*** Task input Section Begins ***
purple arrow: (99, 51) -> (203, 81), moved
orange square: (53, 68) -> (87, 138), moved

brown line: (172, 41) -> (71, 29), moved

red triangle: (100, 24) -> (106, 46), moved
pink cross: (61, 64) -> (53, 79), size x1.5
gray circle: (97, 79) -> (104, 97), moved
*** Task input Section Ends ***
■ Task instructions:
Copy every record shown above, exactly and completely.

■ Written response:
purple arrow: (99, 51) -> (203, 81), moved
orange square: (53, 68) -> (87, 138), moved

brown line: (172, 41) -> (71, 29), moved

red triangle: (100, 24) -> (106, 46), moved
pink cross: (61, 64) -> (53, 79), size x1.5
gray circle: (97, 79) -> (104, 97), moved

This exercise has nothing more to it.